*Aim of the exercise*: Please reproduce exactly the line that contains "none -> lime brick F10:F11 level 1" and every line after it through the end of the records below, adding nothing else.

*Records for processing*:

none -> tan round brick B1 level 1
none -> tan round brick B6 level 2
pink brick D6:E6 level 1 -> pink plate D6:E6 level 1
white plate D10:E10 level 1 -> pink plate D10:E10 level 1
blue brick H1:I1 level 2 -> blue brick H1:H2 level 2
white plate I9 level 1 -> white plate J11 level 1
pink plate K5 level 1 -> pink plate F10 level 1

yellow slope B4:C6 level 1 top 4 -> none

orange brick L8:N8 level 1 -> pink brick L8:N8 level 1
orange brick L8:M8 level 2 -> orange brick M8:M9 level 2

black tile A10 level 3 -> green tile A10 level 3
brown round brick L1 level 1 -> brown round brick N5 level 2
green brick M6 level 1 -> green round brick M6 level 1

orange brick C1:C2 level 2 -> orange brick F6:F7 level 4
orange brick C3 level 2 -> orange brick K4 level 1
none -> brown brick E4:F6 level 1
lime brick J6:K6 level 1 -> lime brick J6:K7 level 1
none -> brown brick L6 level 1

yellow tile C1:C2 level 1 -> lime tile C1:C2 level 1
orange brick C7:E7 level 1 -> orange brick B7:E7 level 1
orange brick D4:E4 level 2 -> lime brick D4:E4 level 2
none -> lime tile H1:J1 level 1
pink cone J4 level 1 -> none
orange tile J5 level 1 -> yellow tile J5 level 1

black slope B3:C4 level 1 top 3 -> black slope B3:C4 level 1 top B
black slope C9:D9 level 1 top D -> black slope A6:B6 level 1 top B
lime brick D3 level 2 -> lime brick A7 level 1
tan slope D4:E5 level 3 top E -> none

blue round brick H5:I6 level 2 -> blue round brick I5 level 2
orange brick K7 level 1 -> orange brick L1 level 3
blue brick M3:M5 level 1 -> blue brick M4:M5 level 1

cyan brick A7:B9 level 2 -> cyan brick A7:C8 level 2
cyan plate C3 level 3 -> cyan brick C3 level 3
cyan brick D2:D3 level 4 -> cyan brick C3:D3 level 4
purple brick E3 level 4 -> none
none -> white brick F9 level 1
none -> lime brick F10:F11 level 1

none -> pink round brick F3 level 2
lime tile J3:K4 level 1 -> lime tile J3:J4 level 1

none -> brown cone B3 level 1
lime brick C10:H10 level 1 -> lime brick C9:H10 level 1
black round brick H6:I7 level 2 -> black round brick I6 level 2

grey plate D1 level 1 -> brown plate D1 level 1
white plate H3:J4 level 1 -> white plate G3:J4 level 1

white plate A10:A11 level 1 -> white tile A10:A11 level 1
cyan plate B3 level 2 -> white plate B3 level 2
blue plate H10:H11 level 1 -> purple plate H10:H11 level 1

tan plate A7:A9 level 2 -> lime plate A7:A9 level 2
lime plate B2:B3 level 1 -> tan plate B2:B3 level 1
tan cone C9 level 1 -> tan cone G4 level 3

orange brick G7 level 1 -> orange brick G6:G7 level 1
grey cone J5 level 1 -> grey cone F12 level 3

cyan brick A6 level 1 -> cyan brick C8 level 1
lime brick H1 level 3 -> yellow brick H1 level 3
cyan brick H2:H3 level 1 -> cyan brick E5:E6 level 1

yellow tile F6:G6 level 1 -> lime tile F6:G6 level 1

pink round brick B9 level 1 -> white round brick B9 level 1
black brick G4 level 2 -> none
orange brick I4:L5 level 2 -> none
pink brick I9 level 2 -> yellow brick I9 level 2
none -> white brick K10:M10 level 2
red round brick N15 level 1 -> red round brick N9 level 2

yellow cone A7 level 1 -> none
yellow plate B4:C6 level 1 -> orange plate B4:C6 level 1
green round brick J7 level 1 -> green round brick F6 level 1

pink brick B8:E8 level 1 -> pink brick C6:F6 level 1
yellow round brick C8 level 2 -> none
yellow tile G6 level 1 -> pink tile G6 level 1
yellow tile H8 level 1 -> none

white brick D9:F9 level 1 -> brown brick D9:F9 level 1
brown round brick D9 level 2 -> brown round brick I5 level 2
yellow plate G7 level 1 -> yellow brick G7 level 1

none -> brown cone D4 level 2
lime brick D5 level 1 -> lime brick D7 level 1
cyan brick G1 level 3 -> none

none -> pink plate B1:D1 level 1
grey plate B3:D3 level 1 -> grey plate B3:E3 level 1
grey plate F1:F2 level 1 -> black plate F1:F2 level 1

*Problem solution*:
none -> lime brick F10:F11 level 1

none -> pink round brick F3 level 2
lime tile J3:K4 level 1 -> lime tile J3:J4 level 1

none -> brown cone B3 level 1
lime brick C10:H10 level 1 -> lime brick C9:H10 level 1
black round brick H6:I7 level 2 -> black round brick I6 level 2

grey plate D1 level 1 -> brown plate D1 level 1
white plate H3:J4 level 1 -> white plate G3:J4 level 1

white plate A10:A11 level 1 -> white tile A10:A11 level 1
cyan plate B3 level 2 -> white plate B3 level 2
blue plate H10:H11 level 1 -> purple plate H10:H11 level 1

tan plate A7:A9 level 2 -> lime plate A7:A9 level 2
lime plate B2:B3 level 1 -> tan plate B2:B3 level 1
tan cone C9 level 1 -> tan cone G4 level 3

orange brick G7 level 1 -> orange brick G6:G7 level 1
grey cone J5 level 1 -> grey cone F12 level 3

cyan brick A6 level 1 -> cyan brick C8 level 1
lime brick H1 level 3 -> yellow brick H1 level 3
cyan brick H2:H3 level 1 -> cyan brick E5:E6 level 1

yellow tile F6:G6 level 1 -> lime tile F6:G6 level 1

pink round brick B9 level 1 -> white round brick B9 level 1
black brick G4 level 2 -> none
orange brick I4:L5 level 2 -> none
pink brick I9 level 2 -> yellow brick I9 level 2
none -> white brick K10:M10 level 2
red round brick N15 level 1 -> red round brick N9 level 2

yellow cone A7 level 1 -> none
yellow plate B4:C6 level 1 -> orange plate B4:C6 level 1
green round brick J7 level 1 -> green round brick F6 level 1

pink brick B8:E8 level 1 -> pink brick C6:F6 level 1
yellow round brick C8 level 2 -> none
yellow tile G6 level 1 -> pink tile G6 level 1
yellow tile H8 level 1 -> none

white brick D9:F9 level 1 -> brown brick D9:F9 level 1
brown round brick D9 level 2 -> brown round brick I5 level 2
yellow plate G7 level 1 -> yellow brick G7 level 1

none -> brown cone D4 level 2
lime brick D5 level 1 -> lime brick D7 level 1
cyan brick G1 level 3 -> none

none -> pink plate B1:D1 level 1
grey plate B3:D3 level 1 -> grey plate B3:E3 level 1
grey plate F1:F2 level 1 -> black plate F1:F2 level 1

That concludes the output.